RECORDS FOR THE EXERCISE:

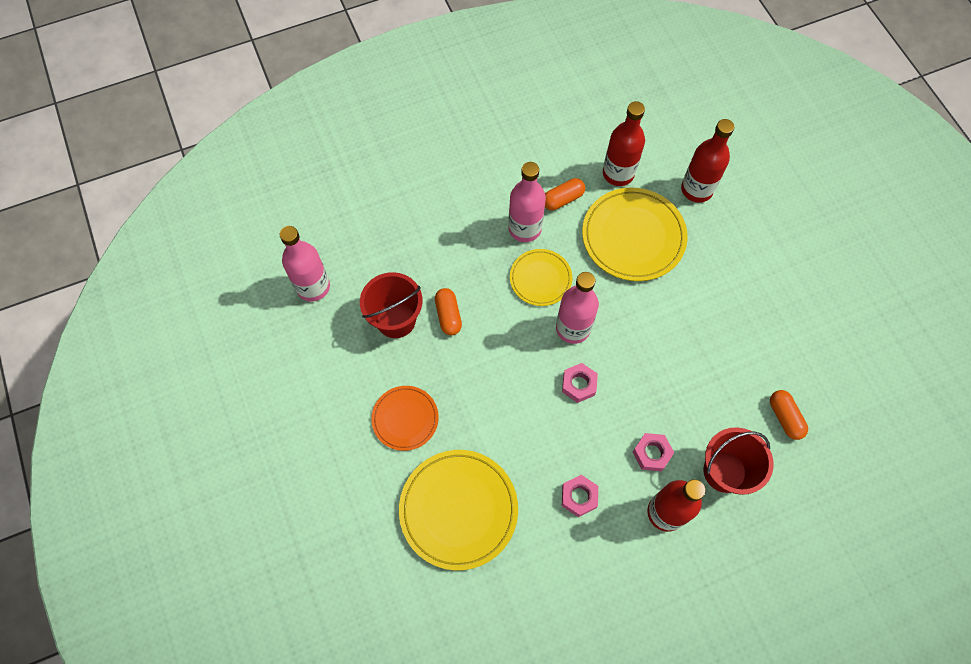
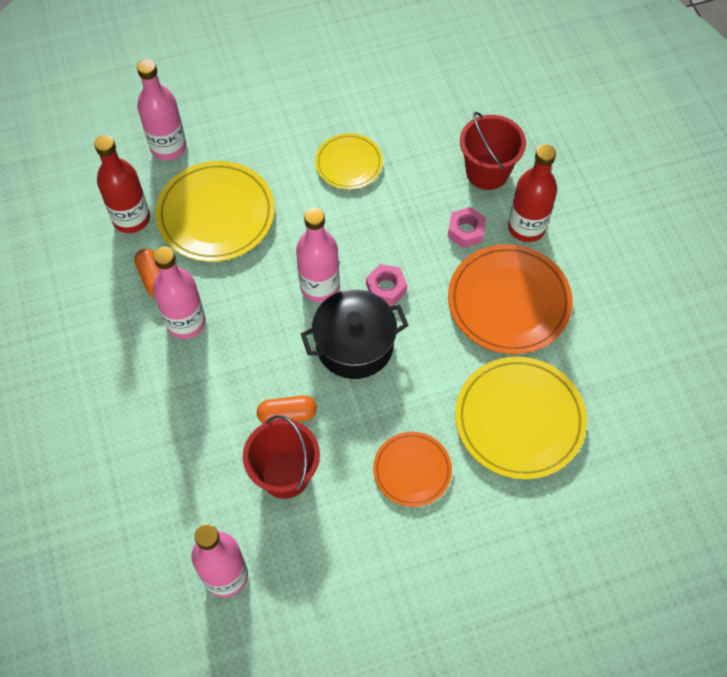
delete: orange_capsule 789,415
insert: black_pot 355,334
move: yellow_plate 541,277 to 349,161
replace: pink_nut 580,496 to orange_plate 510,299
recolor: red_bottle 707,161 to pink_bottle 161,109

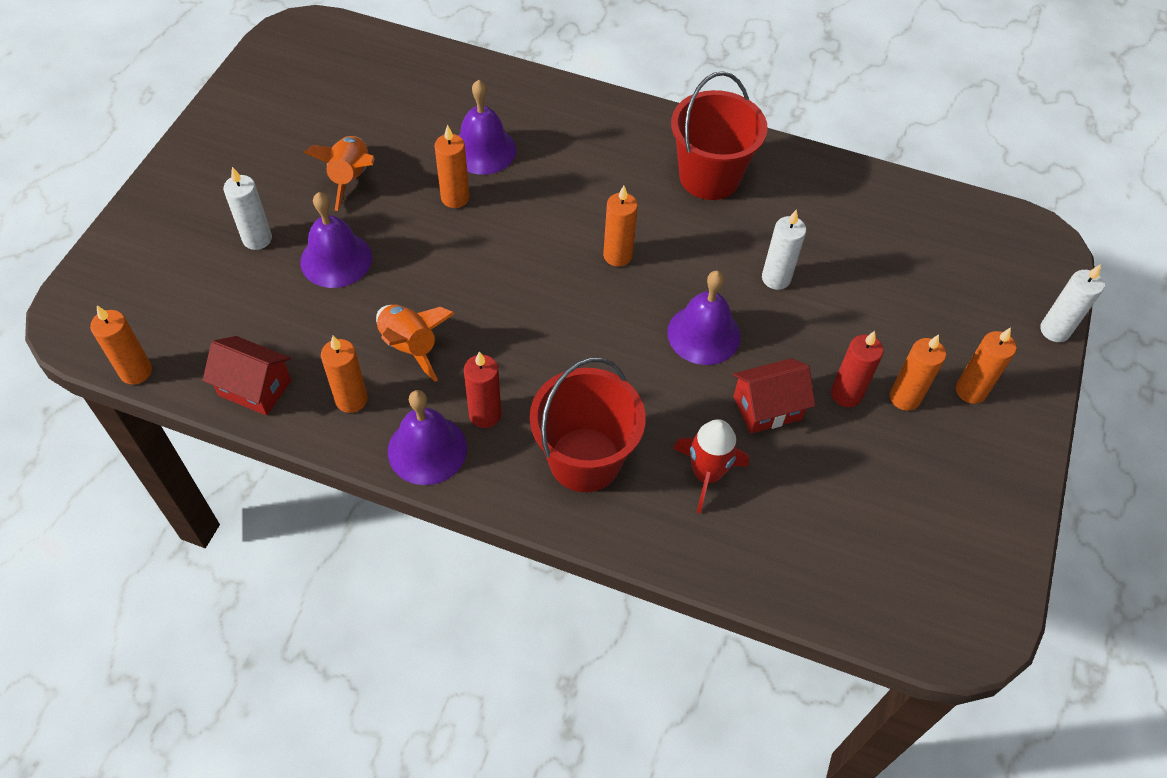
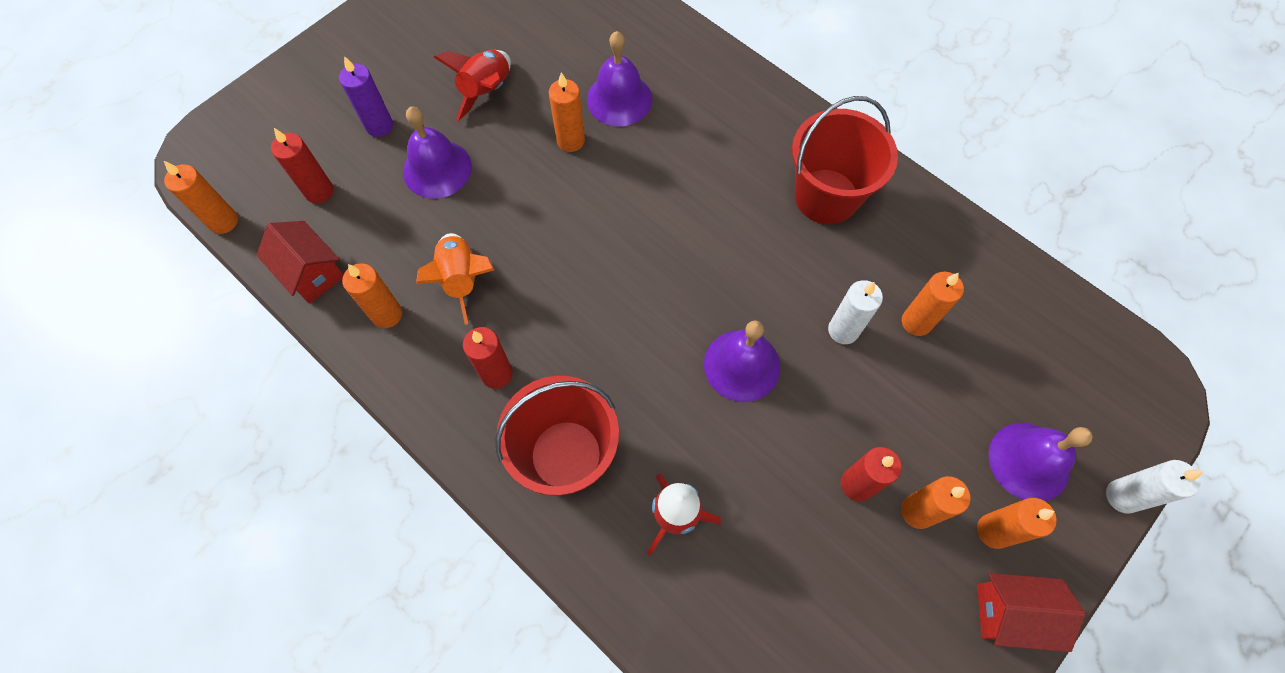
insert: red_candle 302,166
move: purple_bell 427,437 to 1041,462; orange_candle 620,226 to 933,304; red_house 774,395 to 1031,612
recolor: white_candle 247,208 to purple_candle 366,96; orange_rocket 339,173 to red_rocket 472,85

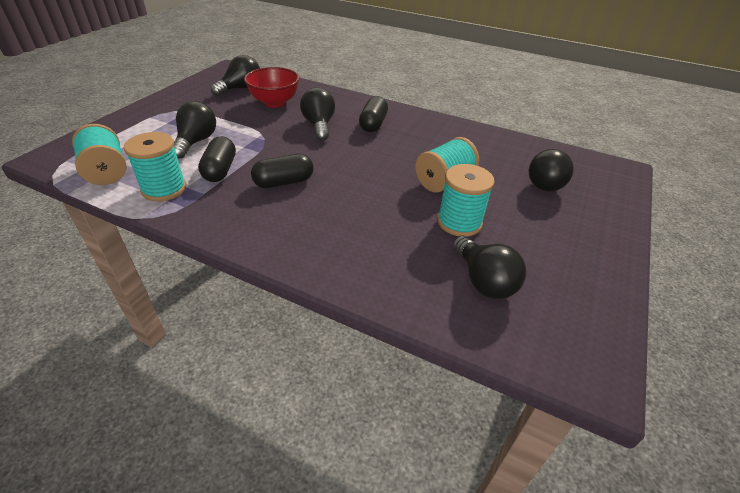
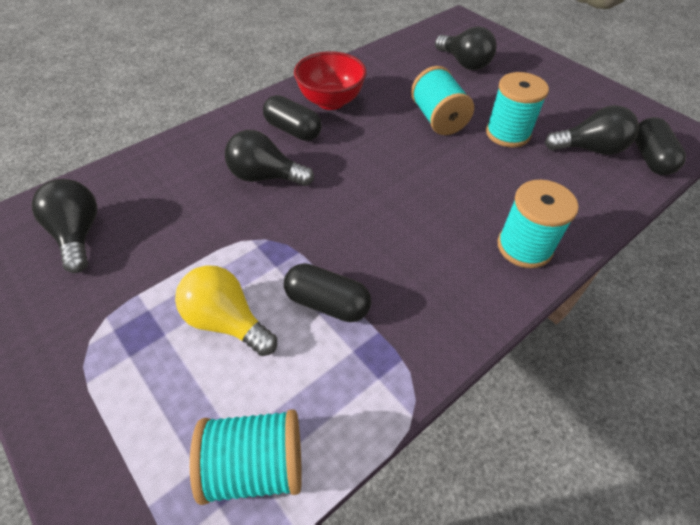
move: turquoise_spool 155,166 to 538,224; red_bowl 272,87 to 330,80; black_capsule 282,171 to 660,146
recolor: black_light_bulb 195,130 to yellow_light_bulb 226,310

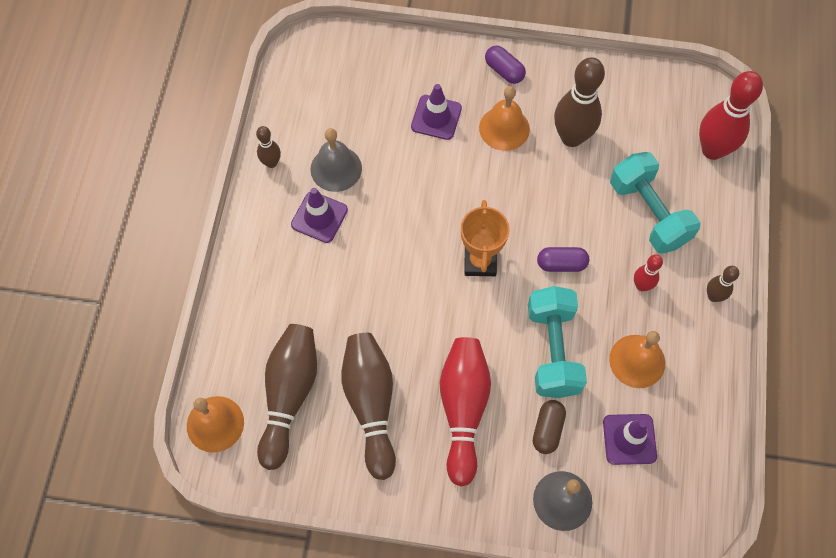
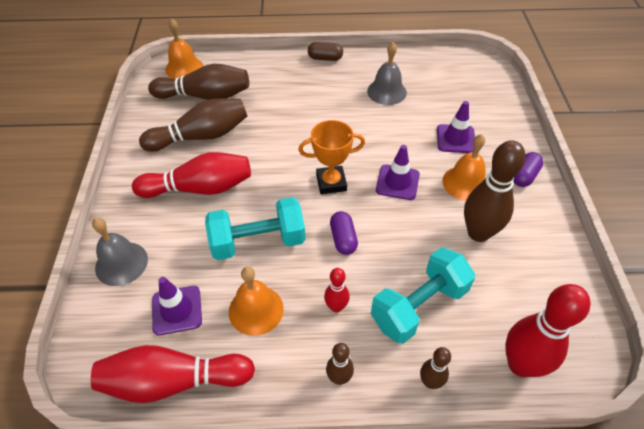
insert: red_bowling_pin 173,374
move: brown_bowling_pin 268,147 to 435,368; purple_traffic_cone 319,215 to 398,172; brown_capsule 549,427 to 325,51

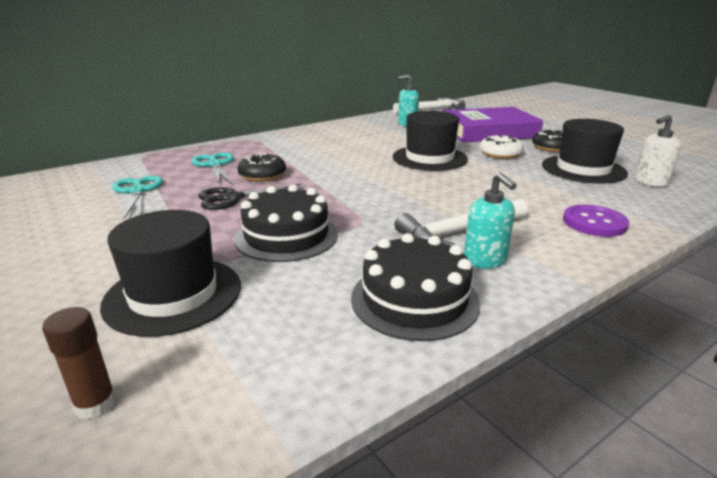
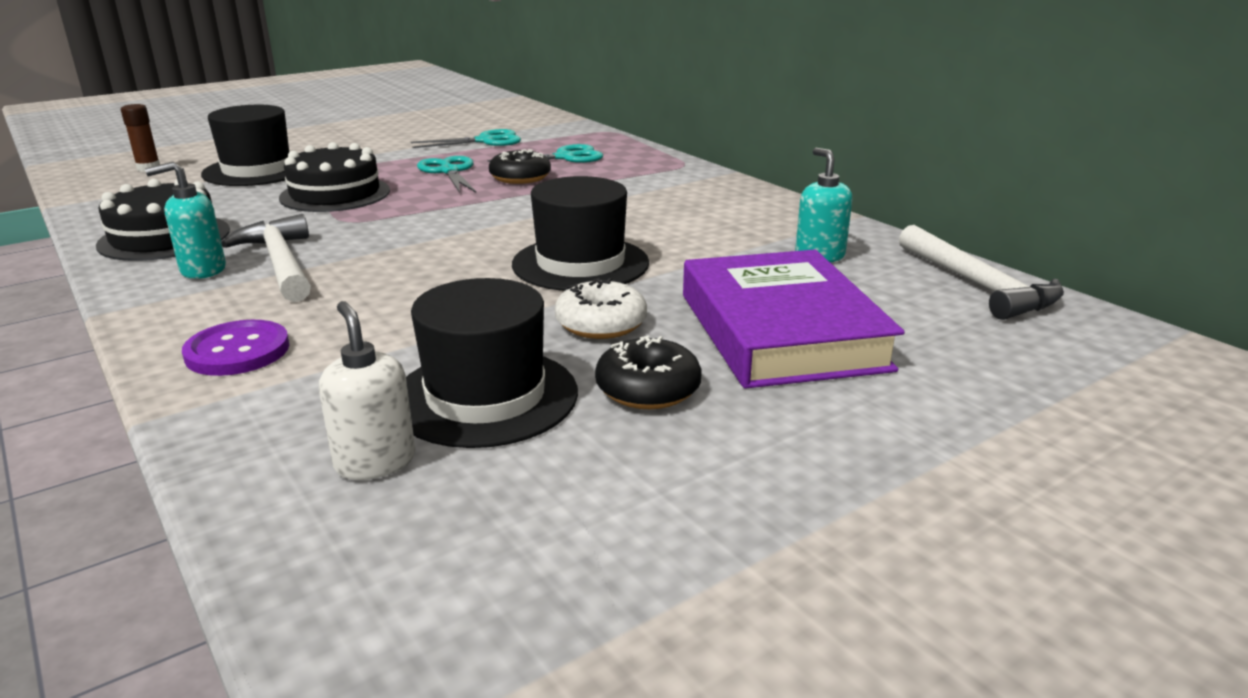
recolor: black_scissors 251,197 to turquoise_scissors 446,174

TASK ITEM:
The records above should be repeated exactly, with no pictures in the copy.

RESULT BELOW:
delete: orange_capsule 789,415
insert: black_pot 355,334
move: yellow_plate 541,277 to 349,161
replace: pink_nut 580,496 to orange_plate 510,299
recolor: red_bottle 707,161 to pink_bottle 161,109

insert: red_candle 302,166
move: purple_bell 427,437 to 1041,462; orange_candle 620,226 to 933,304; red_house 774,395 to 1031,612
recolor: white_candle 247,208 to purple_candle 366,96; orange_rocket 339,173 to red_rocket 472,85

move: turquoise_spool 155,166 to 538,224; red_bowl 272,87 to 330,80; black_capsule 282,171 to 660,146
recolor: black_light_bulb 195,130 to yellow_light_bulb 226,310

insert: red_bowling_pin 173,374
move: brown_bowling_pin 268,147 to 435,368; purple_traffic_cone 319,215 to 398,172; brown_capsule 549,427 to 325,51

recolor: black_scissors 251,197 to turquoise_scissors 446,174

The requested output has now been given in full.